[Extracted data entries]
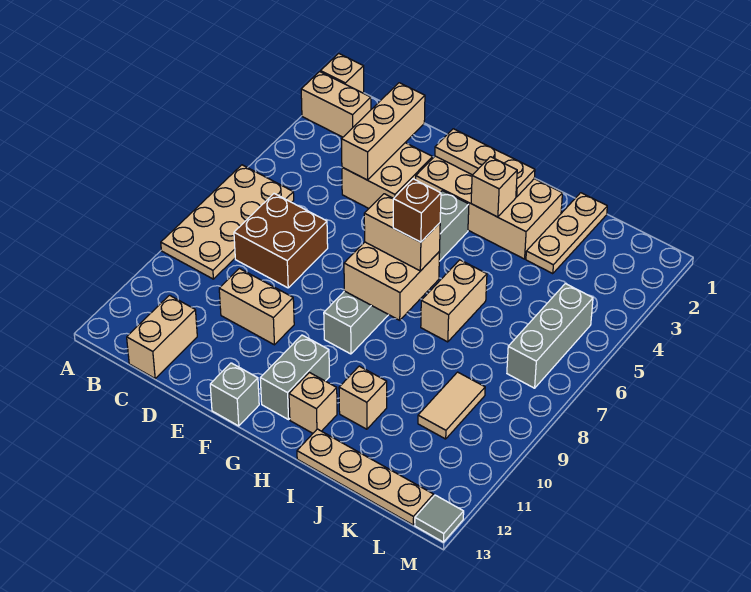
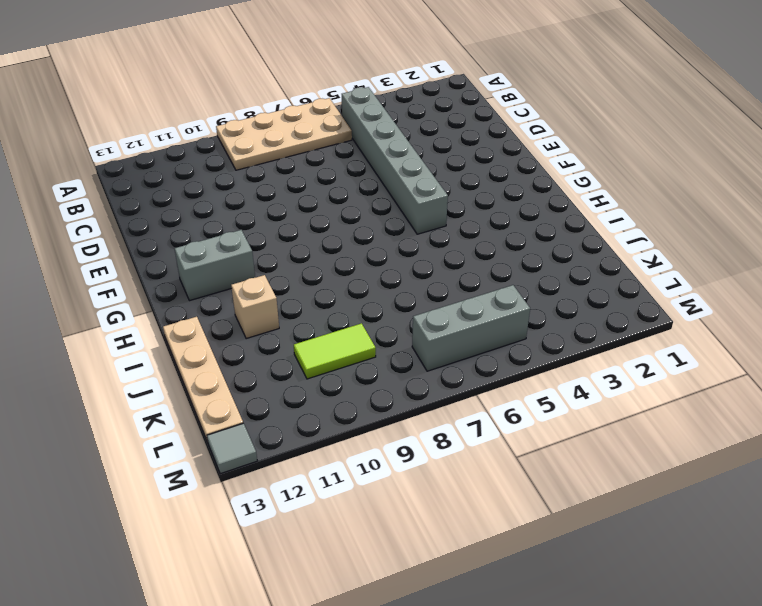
grey brick B5:G5 level 1 -> grey brick G4:G9 level 1
lime tile K9:K10 level 1 -> tan tile K9:K10 level 1
none -> tan brick A1 level 1
none -> tan brick A2:B2 level 1
none -> brown brick C7:D8 level 1

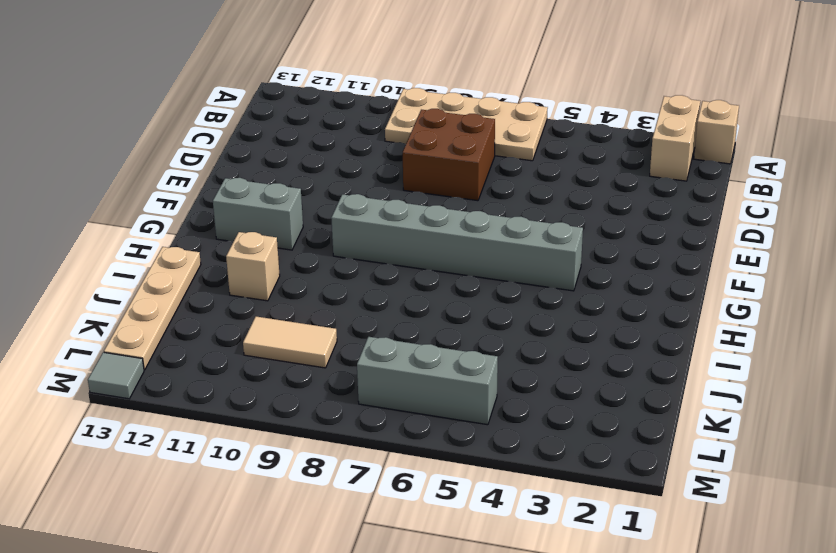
none -> tan brick C12:C13 level 1
none -> tan brick D3:E4 level 1
none -> tan brick D10:E10 level 1

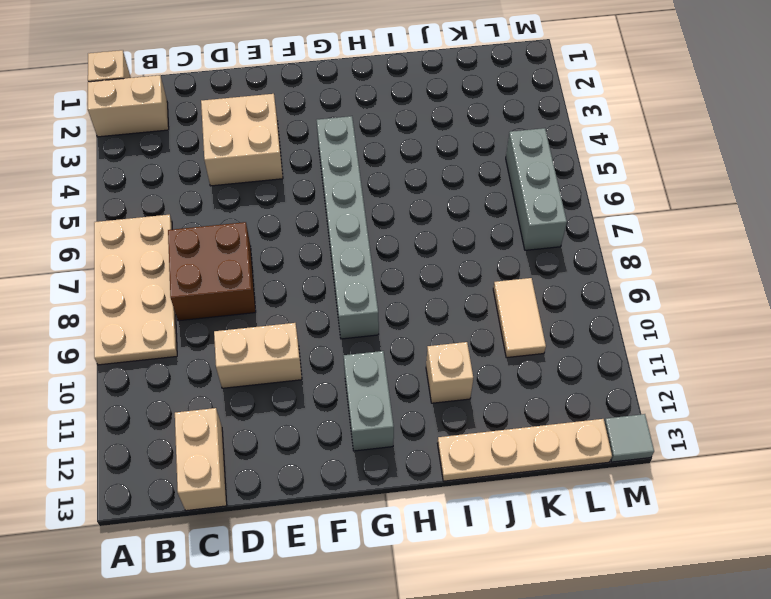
none -> tan brick F2:I3 level 1
none -> grey brick F13 level 1
none -> tan brick H12 level 1

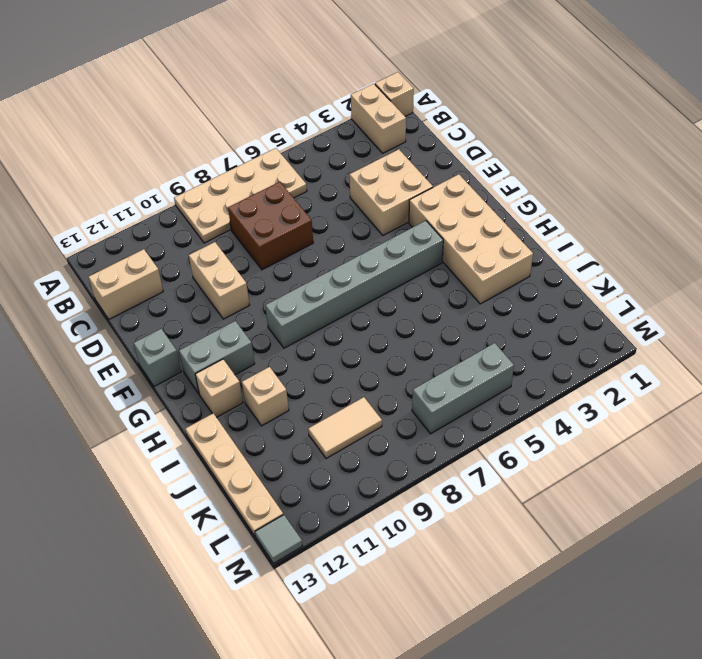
none -> tan brick I6:I7 level 1
none -> tan plate J1:J3 level 1
none -> tan brick D2:D4 level 2

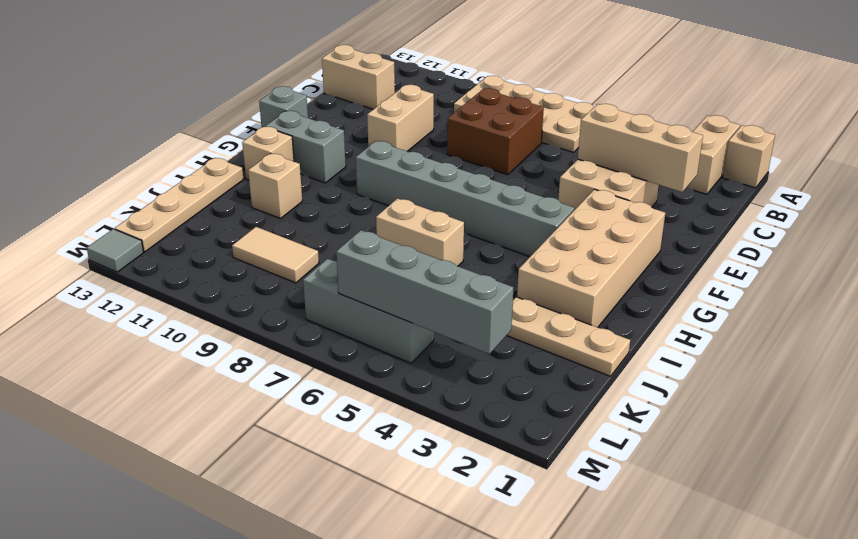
grey brick L3:L6 level 2 -> none
none -> tan plate F2:H2 level 2
none -> tan brick G7:H8 level 2
none -> tan brick H3 level 2

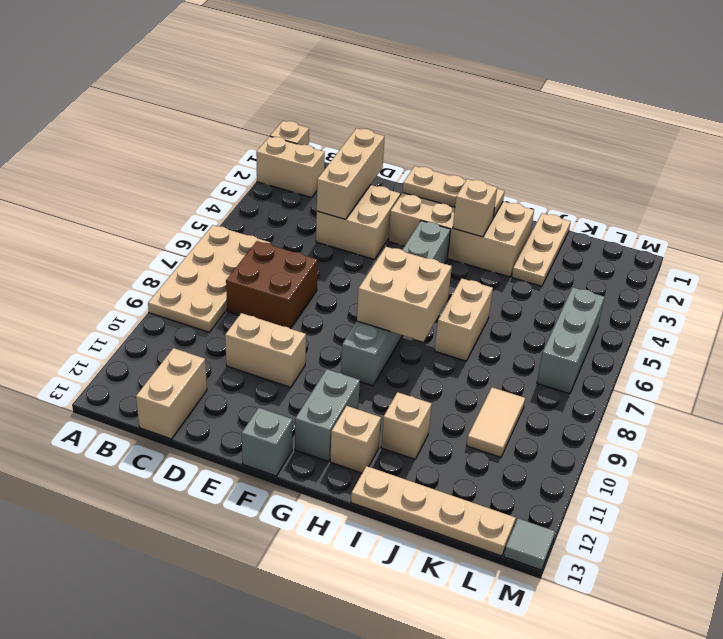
none -> tan brick G7:H7 level 3
none -> brown brick H7 level 4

EXERCISE AIM — Check each line of the records above, and copy those that hold the word "grey".

EXERCISE OUTPUT —
grey brick B5:G5 level 1 -> grey brick G4:G9 level 1
none -> grey brick F13 level 1
grey brick L3:L6 level 2 -> none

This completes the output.